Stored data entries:
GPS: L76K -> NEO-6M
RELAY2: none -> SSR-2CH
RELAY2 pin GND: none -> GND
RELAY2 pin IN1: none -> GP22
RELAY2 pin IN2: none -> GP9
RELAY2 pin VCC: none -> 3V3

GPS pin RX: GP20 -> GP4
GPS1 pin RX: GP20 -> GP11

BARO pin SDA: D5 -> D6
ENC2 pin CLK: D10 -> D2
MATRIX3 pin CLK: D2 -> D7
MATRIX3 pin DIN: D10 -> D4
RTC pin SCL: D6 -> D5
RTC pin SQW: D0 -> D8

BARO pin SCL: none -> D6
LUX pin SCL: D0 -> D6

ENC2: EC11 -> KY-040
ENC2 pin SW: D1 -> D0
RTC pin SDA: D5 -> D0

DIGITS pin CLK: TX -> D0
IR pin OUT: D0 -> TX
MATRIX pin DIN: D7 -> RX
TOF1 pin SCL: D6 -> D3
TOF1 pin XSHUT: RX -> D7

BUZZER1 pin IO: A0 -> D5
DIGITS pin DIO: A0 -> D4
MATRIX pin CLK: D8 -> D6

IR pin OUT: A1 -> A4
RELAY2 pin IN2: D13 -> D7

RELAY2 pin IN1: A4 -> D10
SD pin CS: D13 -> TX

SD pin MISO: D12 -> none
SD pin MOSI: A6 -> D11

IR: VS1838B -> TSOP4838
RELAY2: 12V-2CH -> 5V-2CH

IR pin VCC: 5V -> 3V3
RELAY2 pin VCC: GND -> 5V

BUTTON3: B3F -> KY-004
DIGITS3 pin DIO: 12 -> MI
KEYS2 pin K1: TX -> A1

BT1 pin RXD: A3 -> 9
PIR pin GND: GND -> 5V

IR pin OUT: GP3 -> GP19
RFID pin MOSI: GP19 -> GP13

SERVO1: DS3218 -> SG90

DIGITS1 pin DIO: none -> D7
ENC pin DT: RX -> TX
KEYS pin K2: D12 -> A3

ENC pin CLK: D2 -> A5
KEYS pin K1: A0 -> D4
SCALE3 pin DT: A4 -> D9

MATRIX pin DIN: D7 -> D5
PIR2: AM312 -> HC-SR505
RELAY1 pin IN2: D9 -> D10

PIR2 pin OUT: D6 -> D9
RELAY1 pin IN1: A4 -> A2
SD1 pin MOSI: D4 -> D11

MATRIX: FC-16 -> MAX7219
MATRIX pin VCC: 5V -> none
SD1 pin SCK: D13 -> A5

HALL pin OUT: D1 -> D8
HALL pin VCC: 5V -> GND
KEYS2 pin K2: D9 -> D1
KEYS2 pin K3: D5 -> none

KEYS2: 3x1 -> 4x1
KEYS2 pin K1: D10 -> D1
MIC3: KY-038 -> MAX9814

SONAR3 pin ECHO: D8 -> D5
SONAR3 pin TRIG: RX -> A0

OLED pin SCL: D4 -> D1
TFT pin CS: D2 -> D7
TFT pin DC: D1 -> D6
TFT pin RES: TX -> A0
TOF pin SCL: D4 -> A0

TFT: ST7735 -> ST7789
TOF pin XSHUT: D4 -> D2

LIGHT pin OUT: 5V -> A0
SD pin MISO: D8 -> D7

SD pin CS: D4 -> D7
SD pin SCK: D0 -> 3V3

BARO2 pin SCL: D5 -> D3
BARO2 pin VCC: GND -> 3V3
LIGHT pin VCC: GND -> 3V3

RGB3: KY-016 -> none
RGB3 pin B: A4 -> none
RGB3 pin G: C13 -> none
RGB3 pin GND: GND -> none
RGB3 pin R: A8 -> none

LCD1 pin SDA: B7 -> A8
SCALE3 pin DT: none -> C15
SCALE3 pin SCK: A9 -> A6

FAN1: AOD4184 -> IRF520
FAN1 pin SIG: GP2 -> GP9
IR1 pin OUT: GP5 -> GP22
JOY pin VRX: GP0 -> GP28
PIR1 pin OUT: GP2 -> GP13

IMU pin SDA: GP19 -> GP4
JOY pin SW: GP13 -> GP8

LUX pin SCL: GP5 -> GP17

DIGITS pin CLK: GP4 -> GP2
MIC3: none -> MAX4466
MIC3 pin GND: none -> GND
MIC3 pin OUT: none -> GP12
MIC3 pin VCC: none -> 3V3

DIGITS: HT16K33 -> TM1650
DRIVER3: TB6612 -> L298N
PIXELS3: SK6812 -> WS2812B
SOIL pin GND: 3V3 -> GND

PROBLEM TO SOLVE: Go through the data and return each line where the word "MOSI" appears.

RESPONSE FOR THIS EXERCISE:
SD pin MOSI: A6 -> D11
RFID pin MOSI: GP19 -> GP13
SD1 pin MOSI: D4 -> D11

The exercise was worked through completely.